• Try it:
The lines from the one holding "moved: okulary/szary (1st from left)" through the end of the records below are to be written out exactly, and nothing else; pictures are to be left out.

• Source material:
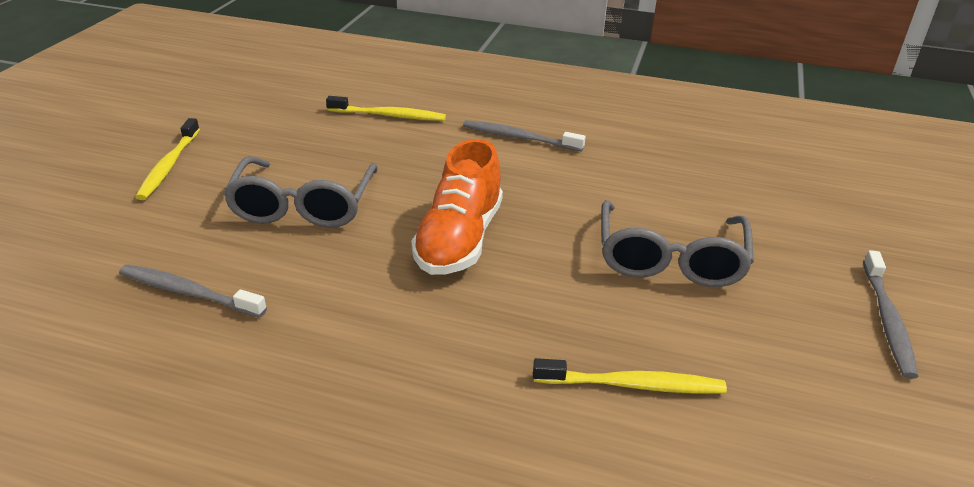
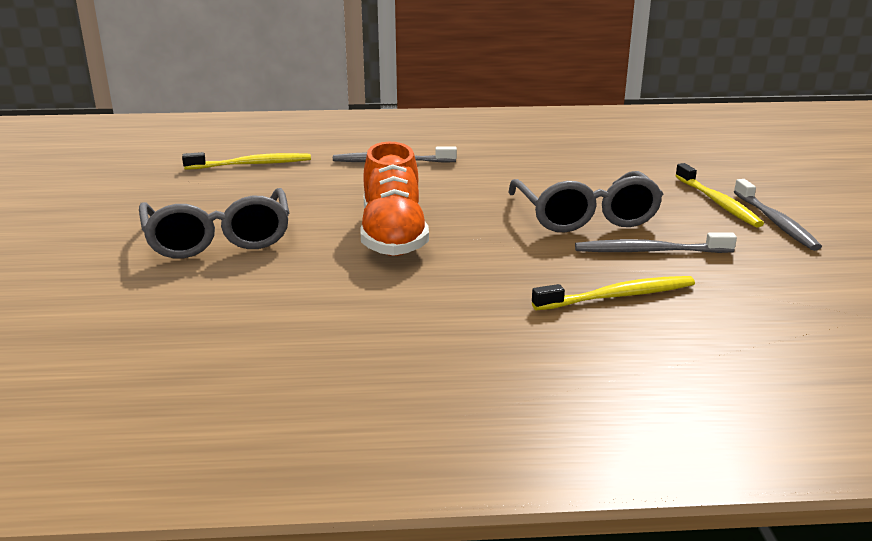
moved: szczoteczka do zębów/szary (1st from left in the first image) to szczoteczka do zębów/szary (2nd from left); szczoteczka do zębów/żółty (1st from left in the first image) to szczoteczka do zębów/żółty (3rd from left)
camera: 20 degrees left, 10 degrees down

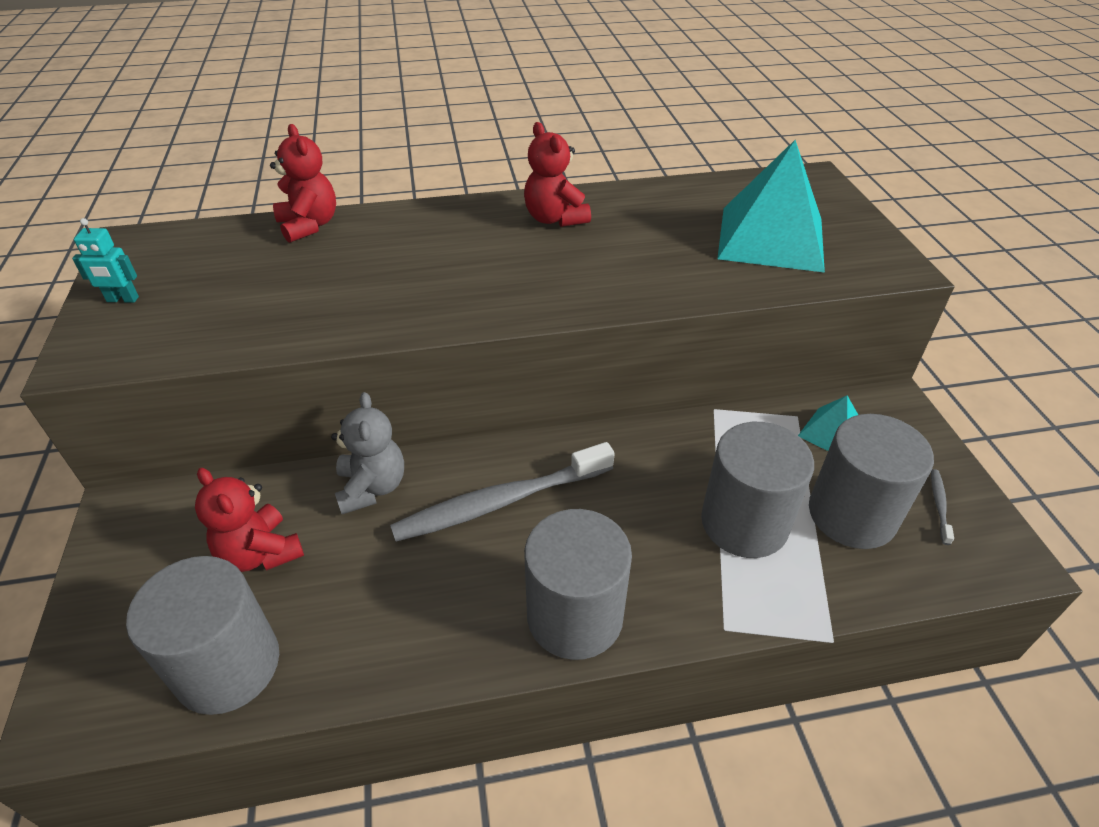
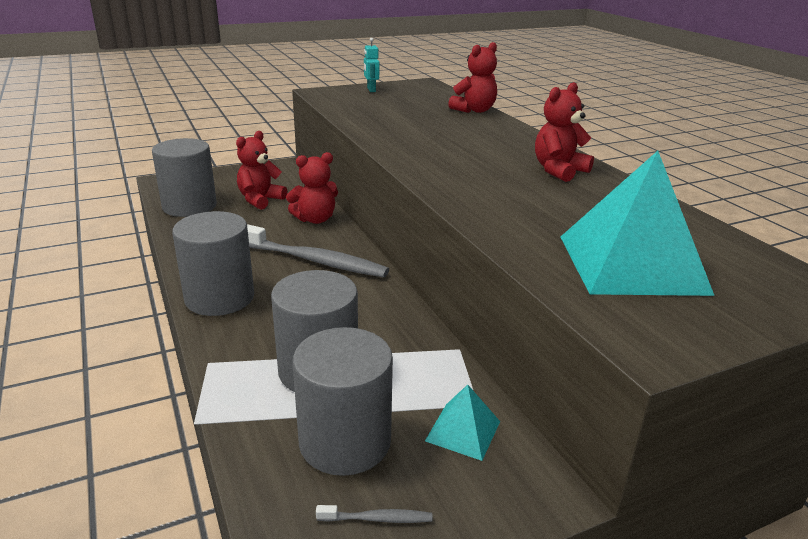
recoloured: miś/szary to miś/czerwony (2nd from left)
turned: szczoteczka do zębów/szary (1st from left) 150 degrees clockwise
camera: 75 degrees right, 15 degrees down

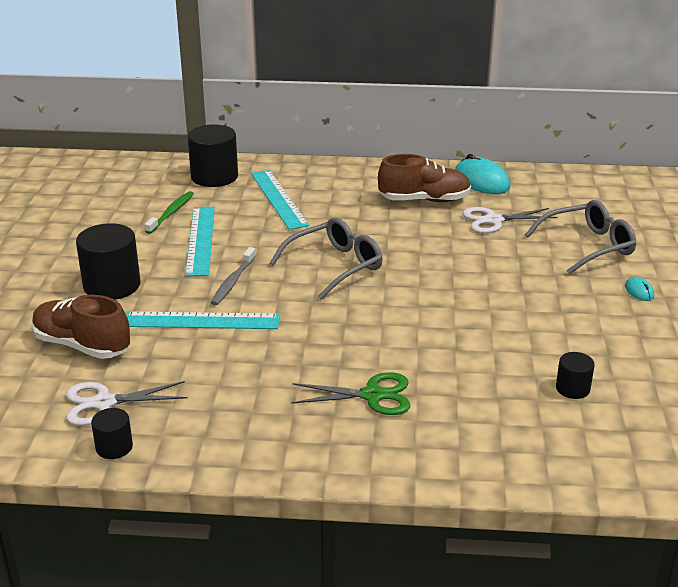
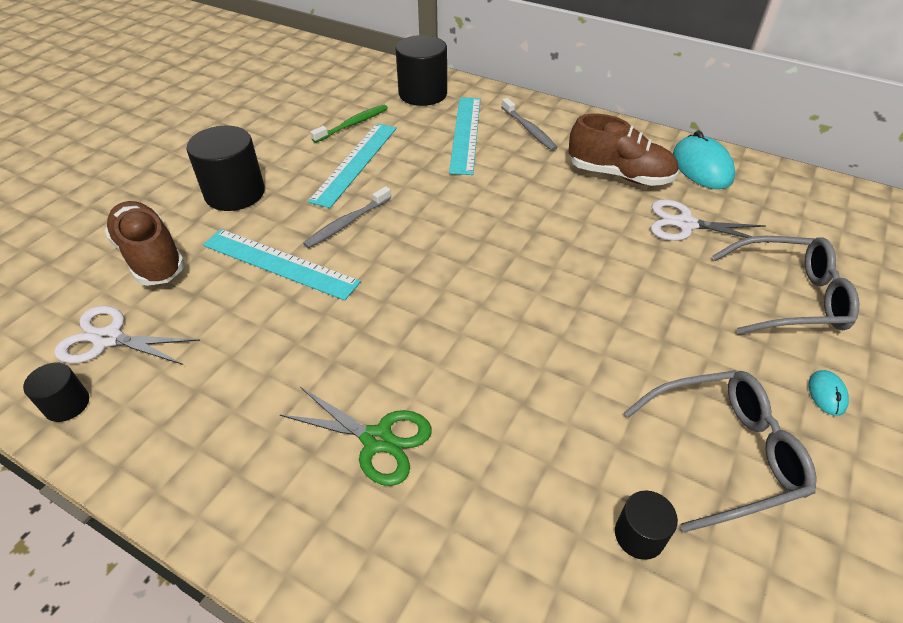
added: szczoteczka do zębów/szary (2nd from left)
moved: okulary/szary (1st from left)
camera: 25 degrees right, 15 degrees up

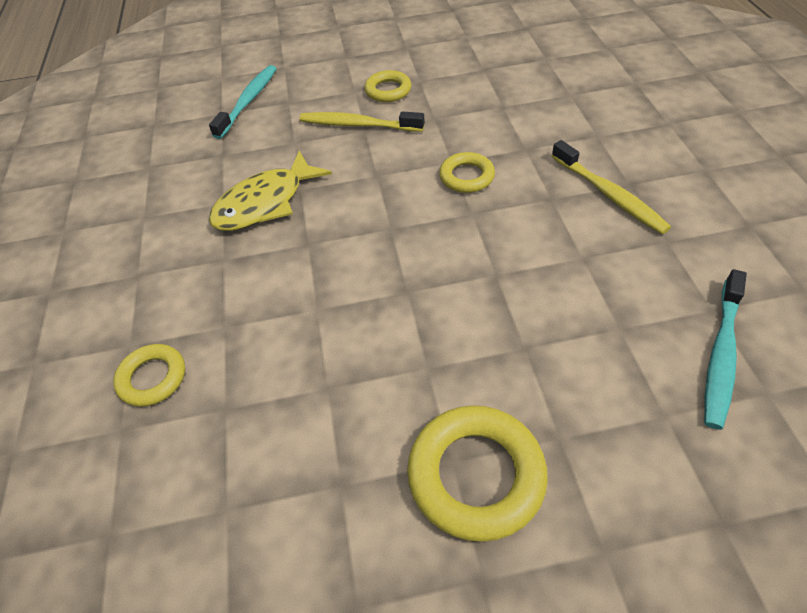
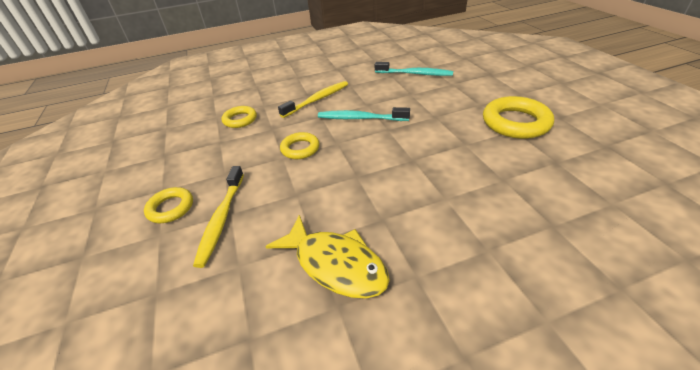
moved: pierścień/żółty (1st from left in the first image) to pierścień/żółty (2nd from left); szczoteczka do zębów/turkusowy (1st from left)
camera: 100 degrees left, 10 degrees down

• Output below:
moved: okulary/szary (1st from left)
camera: 25 degrees right, 15 degrees up

moved: pierścień/żółty (1st from left in the first image) to pierścień/żółty (2nd from left); szczoteczka do zębów/turkusowy (1st from left)
camera: 100 degrees left, 10 degrees down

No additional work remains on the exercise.